§ **Stored dataset items**:
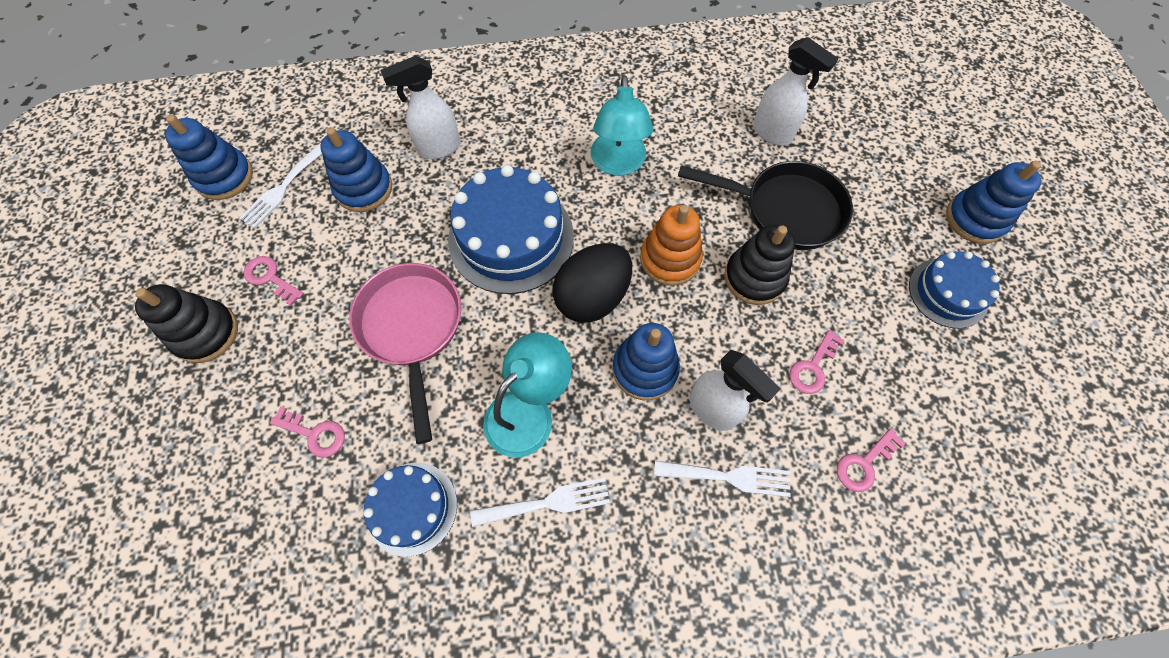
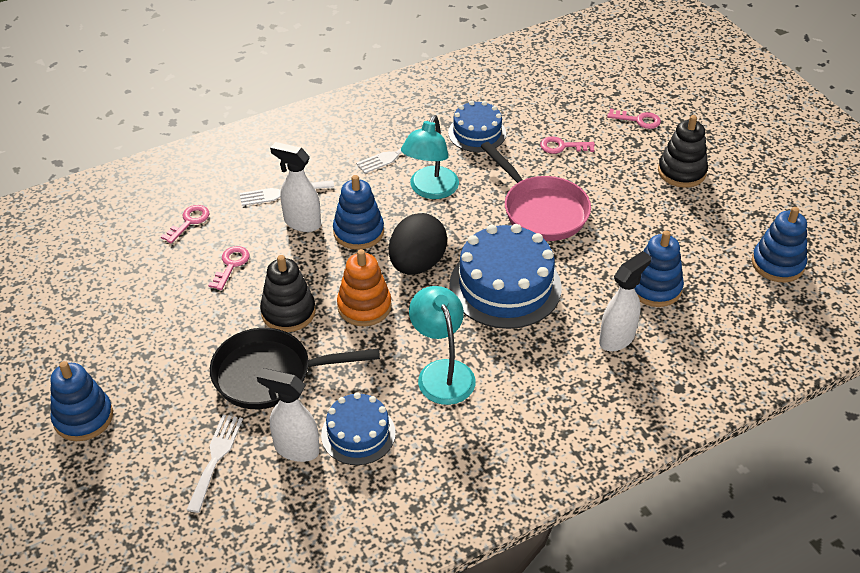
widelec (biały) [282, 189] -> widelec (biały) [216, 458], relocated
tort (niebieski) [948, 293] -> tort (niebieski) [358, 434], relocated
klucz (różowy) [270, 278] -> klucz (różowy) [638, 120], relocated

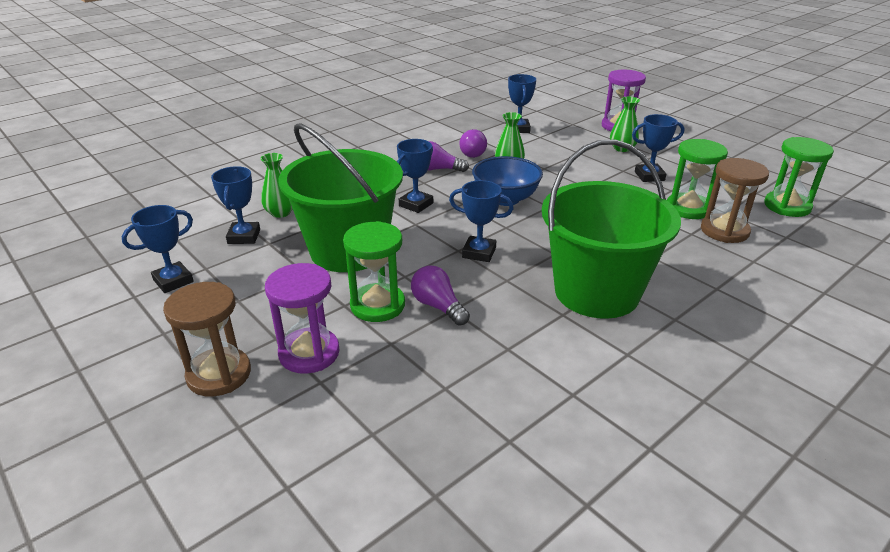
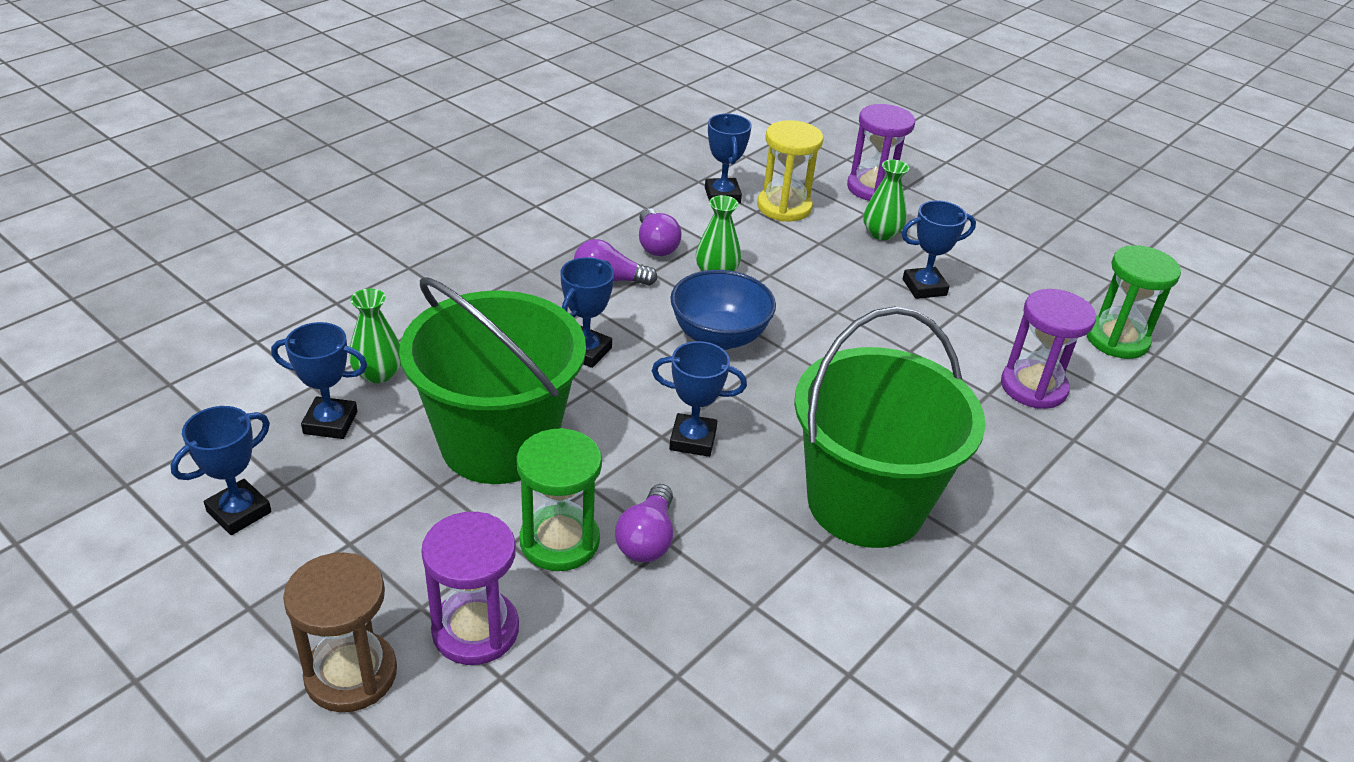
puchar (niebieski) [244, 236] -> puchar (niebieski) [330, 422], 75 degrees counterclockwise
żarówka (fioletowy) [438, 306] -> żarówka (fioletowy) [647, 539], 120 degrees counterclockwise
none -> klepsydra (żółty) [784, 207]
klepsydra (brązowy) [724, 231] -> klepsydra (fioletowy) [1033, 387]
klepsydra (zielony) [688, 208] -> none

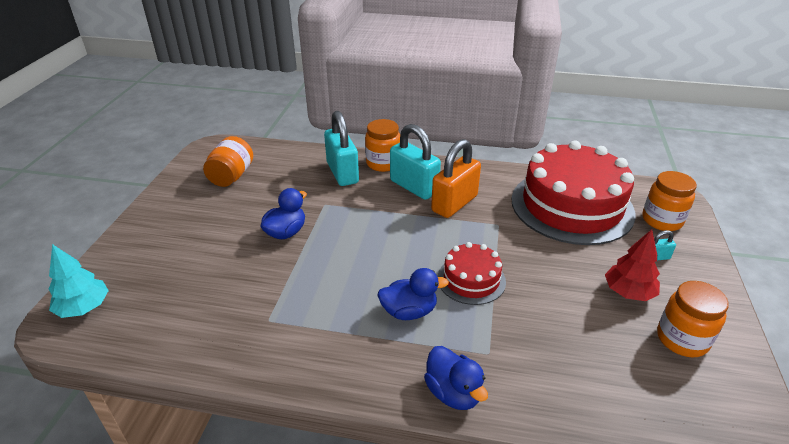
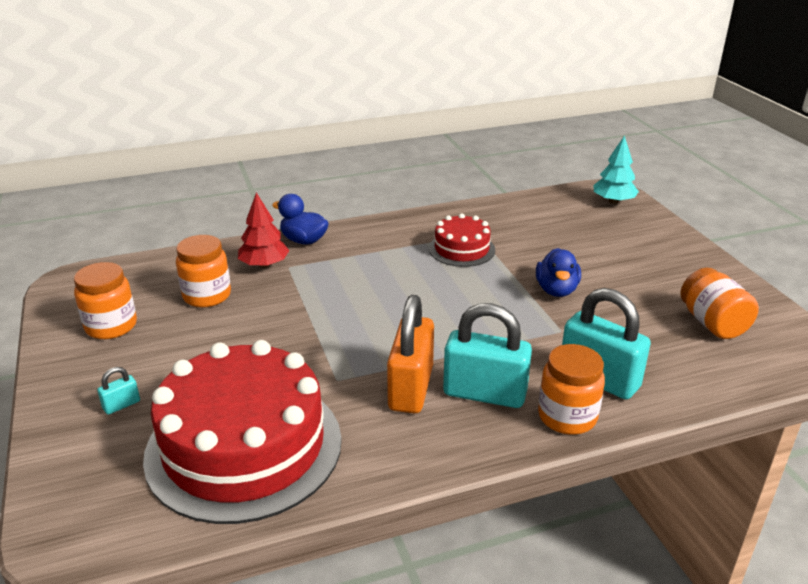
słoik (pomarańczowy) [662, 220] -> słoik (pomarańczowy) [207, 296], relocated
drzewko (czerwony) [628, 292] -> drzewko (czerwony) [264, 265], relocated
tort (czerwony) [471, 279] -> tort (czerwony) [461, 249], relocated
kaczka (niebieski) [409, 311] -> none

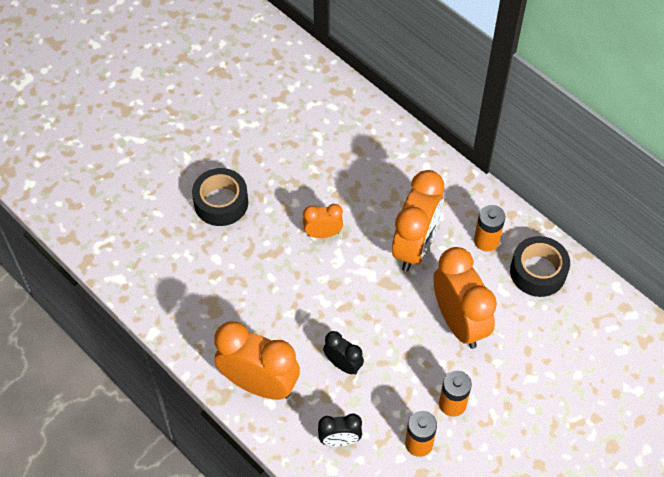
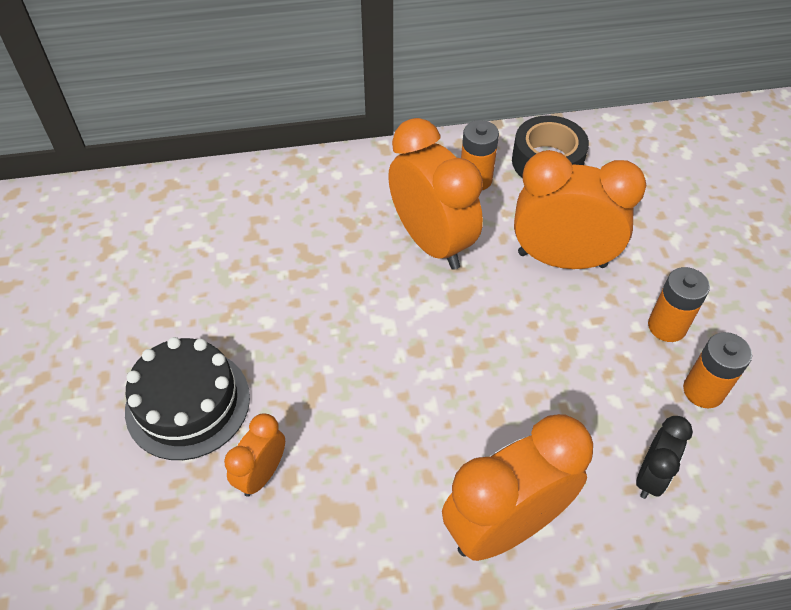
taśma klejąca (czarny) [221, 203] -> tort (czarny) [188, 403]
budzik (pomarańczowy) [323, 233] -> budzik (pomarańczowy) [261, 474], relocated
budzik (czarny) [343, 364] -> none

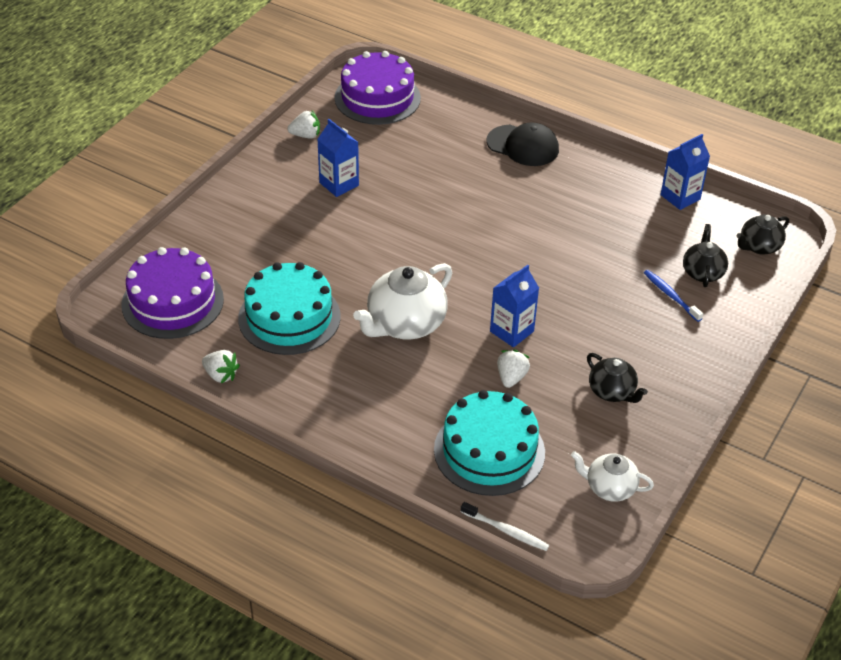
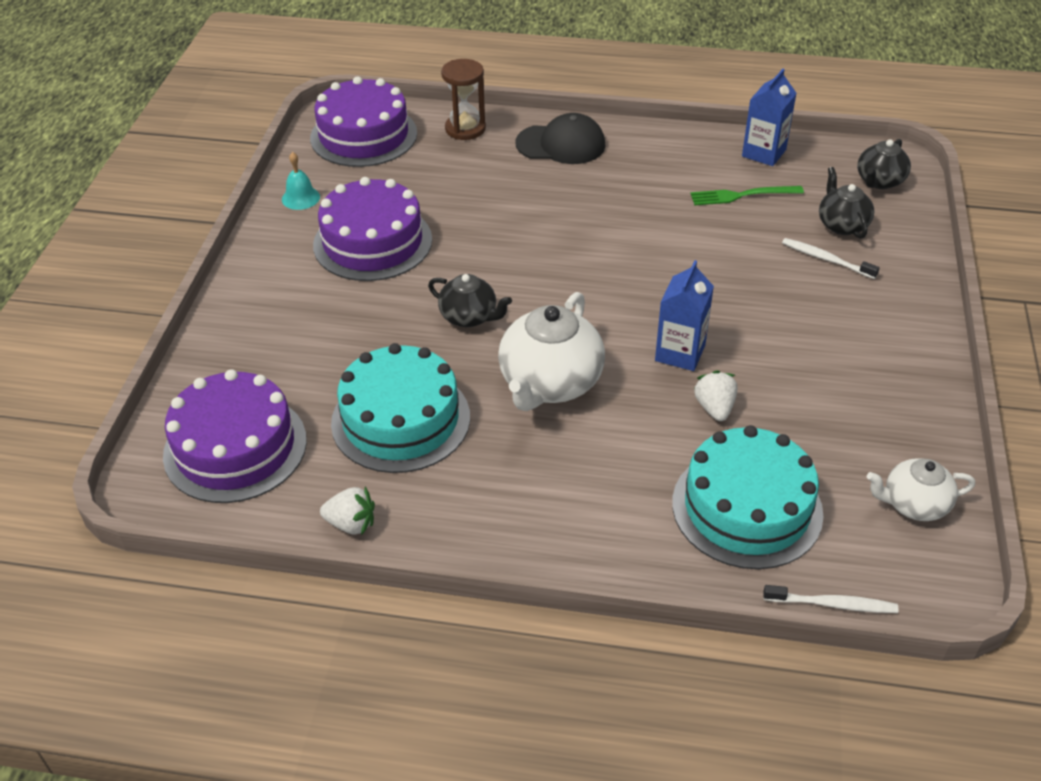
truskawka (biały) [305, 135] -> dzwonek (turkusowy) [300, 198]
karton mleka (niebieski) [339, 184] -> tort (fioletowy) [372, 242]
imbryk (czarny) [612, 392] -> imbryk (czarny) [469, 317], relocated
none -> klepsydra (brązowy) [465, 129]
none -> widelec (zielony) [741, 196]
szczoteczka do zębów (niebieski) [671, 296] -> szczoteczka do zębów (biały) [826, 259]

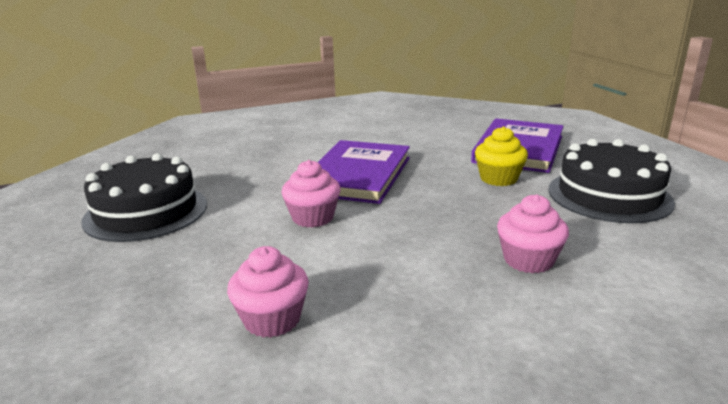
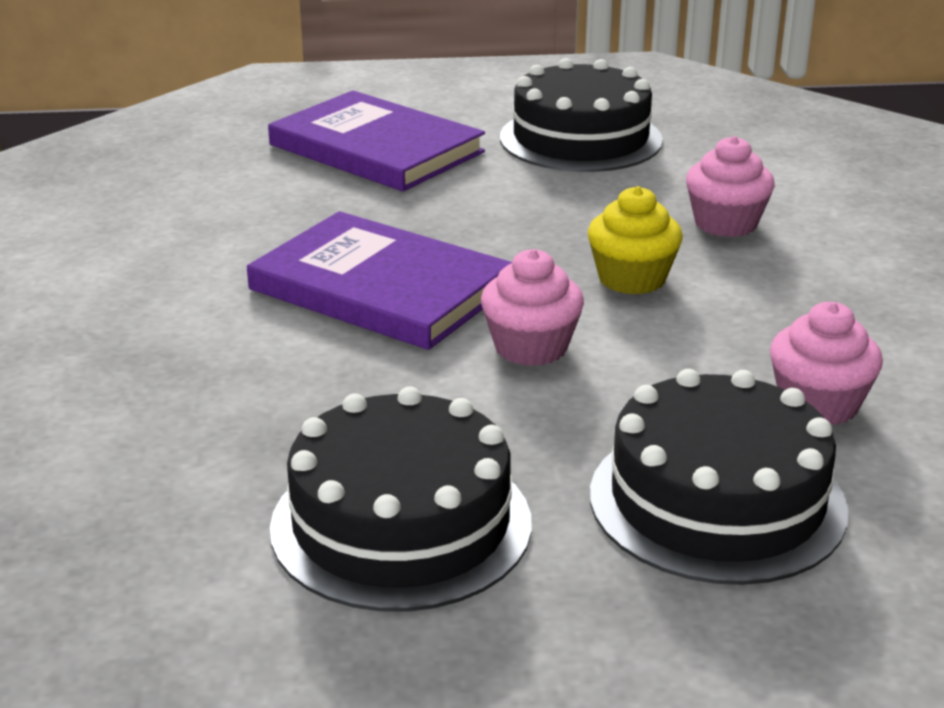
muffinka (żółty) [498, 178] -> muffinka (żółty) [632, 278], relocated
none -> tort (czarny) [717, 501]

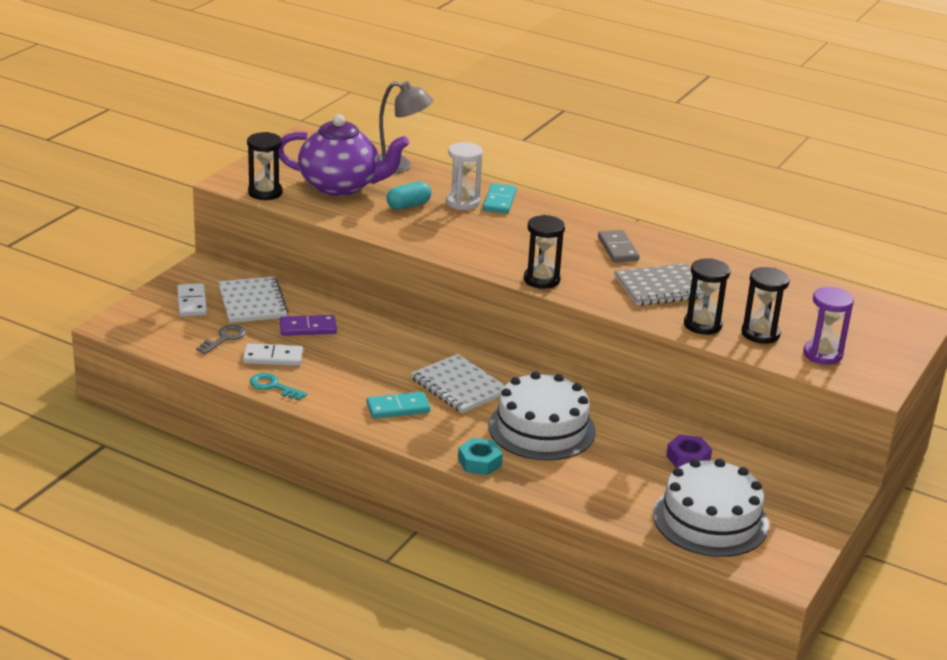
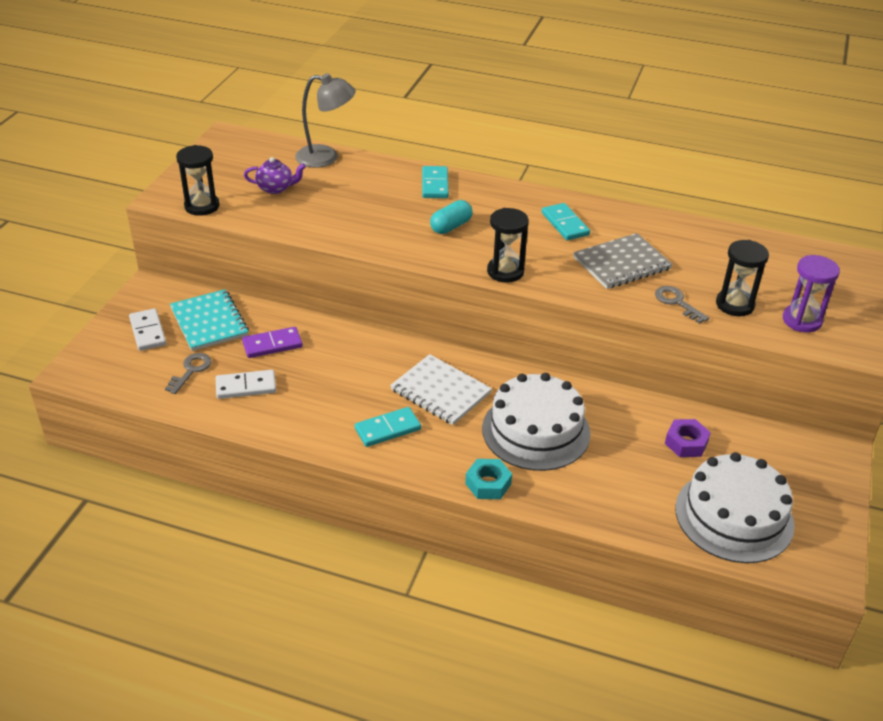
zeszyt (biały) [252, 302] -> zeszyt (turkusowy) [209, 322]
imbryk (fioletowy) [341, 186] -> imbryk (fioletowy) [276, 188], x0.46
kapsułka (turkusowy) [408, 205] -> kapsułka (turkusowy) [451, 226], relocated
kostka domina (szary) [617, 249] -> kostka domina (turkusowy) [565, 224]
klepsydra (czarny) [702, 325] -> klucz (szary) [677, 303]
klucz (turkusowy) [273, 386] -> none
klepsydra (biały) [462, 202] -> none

§ **PROMPT**: Each line from the one that holds "tort (niebieski) [948, 293]" through the final line of the data must be retyped exactly; the pictures must not appear.

§ **WRITTEN RESPONSE**:
tort (niebieski) [948, 293] -> tort (niebieski) [358, 434], relocated
klucz (różowy) [270, 278] -> klucz (różowy) [638, 120], relocated

puchar (niebieski) [244, 236] -> puchar (niebieski) [330, 422], 75 degrees counterclockwise
żarówka (fioletowy) [438, 306] -> żarówka (fioletowy) [647, 539], 120 degrees counterclockwise
none -> klepsydra (żółty) [784, 207]
klepsydra (brązowy) [724, 231] -> klepsydra (fioletowy) [1033, 387]
klepsydra (zielony) [688, 208] -> none

słoik (pomarańczowy) [662, 220] -> słoik (pomarańczowy) [207, 296], relocated
drzewko (czerwony) [628, 292] -> drzewko (czerwony) [264, 265], relocated
tort (czerwony) [471, 279] -> tort (czerwony) [461, 249], relocated
kaczka (niebieski) [409, 311] -> none

taśma klejąca (czarny) [221, 203] -> tort (czarny) [188, 403]
budzik (pomarańczowy) [323, 233] -> budzik (pomarańczowy) [261, 474], relocated
budzik (czarny) [343, 364] -> none

truskawka (biały) [305, 135] -> dzwonek (turkusowy) [300, 198]
karton mleka (niebieski) [339, 184] -> tort (fioletowy) [372, 242]
imbryk (czarny) [612, 392] -> imbryk (czarny) [469, 317], relocated
none -> klepsydra (brązowy) [465, 129]
none -> widelec (zielony) [741, 196]
szczoteczka do zębów (niebieski) [671, 296] -> szczoteczka do zębów (biały) [826, 259]

muffinka (żółty) [498, 178] -> muffinka (żółty) [632, 278], relocated
none -> tort (czarny) [717, 501]

zeszyt (biały) [252, 302] -> zeszyt (turkusowy) [209, 322]
imbryk (fioletowy) [341, 186] -> imbryk (fioletowy) [276, 188], x0.46
kapsułka (turkusowy) [408, 205] -> kapsułka (turkusowy) [451, 226], relocated
kostka domina (szary) [617, 249] -> kostka domina (turkusowy) [565, 224]
klepsydra (czarny) [702, 325] -> klucz (szary) [677, 303]
klucz (turkusowy) [273, 386] -> none
klepsydra (biały) [462, 202] -> none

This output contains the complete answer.